▸ **DATA IN THIS EXERCISE**

__________________________________________________

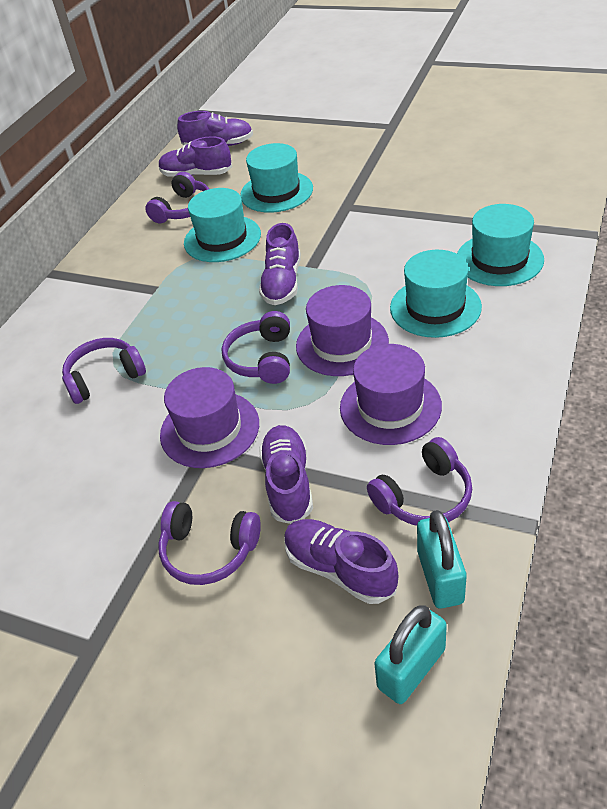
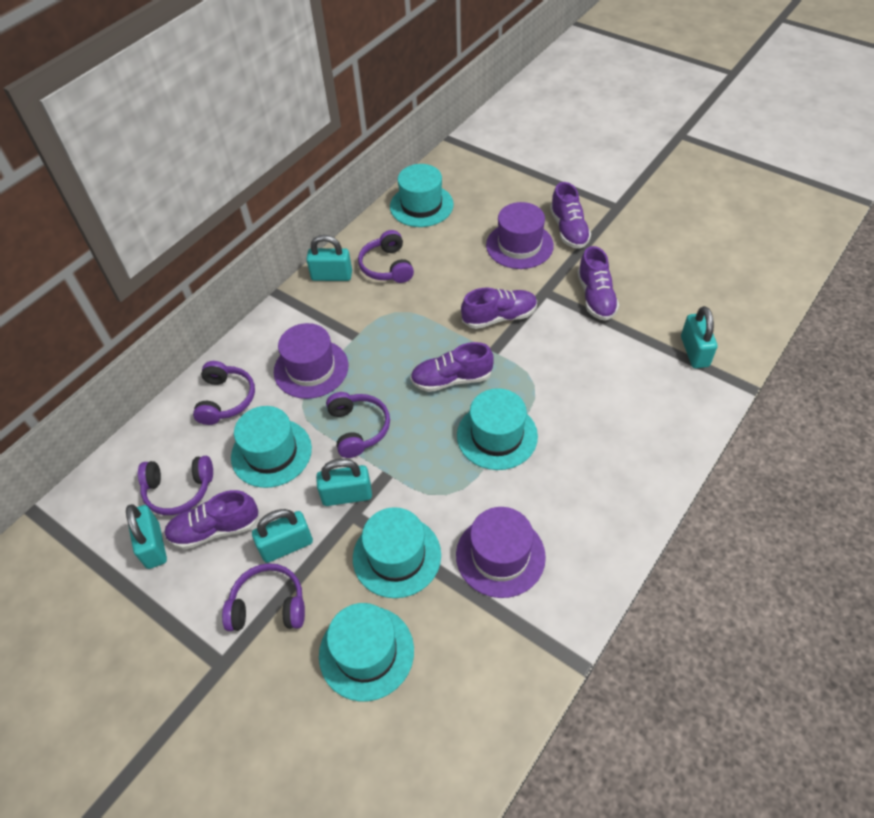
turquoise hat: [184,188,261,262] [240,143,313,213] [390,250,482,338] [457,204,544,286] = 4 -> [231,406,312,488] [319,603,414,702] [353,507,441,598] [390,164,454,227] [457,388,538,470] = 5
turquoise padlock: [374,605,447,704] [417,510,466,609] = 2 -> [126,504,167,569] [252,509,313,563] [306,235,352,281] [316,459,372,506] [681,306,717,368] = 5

__________________________________________________

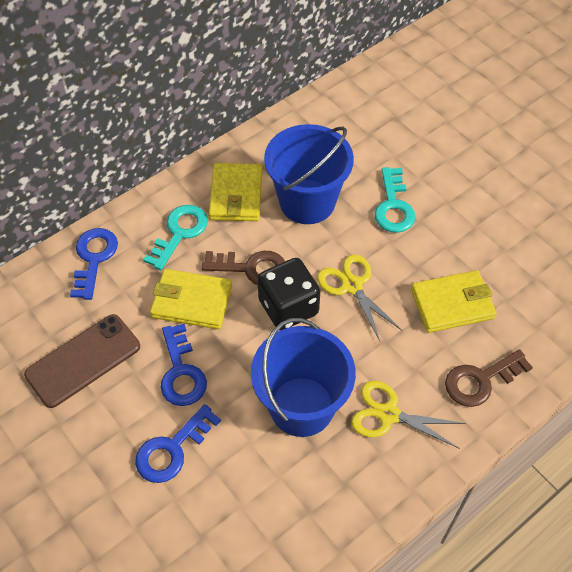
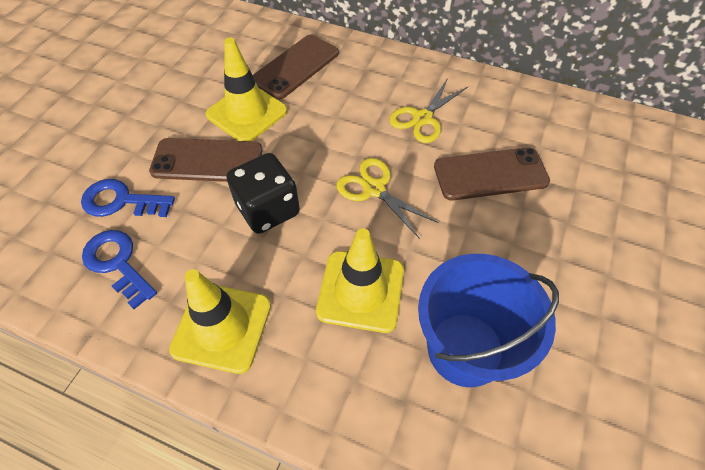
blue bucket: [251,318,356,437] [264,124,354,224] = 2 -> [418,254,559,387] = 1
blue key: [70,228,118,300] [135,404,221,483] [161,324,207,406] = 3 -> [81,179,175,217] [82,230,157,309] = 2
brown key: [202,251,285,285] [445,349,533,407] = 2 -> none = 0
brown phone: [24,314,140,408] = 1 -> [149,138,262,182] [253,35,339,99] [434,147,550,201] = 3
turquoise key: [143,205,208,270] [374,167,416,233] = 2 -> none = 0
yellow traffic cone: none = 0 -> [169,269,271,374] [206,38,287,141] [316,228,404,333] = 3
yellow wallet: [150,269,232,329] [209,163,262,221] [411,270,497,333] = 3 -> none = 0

__________________________________________________

▸ **ASSIGNMENT**
The word "turquoise" is the filter: copy every line of the listing above that contains it.

▸ **RESPONSE AREA**
turquoise hat: [184,188,261,262] [240,143,313,213] [390,250,482,338] [457,204,544,286] = 4 -> [231,406,312,488] [319,603,414,702] [353,507,441,598] [390,164,454,227] [457,388,538,470] = 5
turquoise padlock: [374,605,447,704] [417,510,466,609] = 2 -> [126,504,167,569] [252,509,313,563] [306,235,352,281] [316,459,372,506] [681,306,717,368] = 5
turquoise key: [143,205,208,270] [374,167,416,233] = 2 -> none = 0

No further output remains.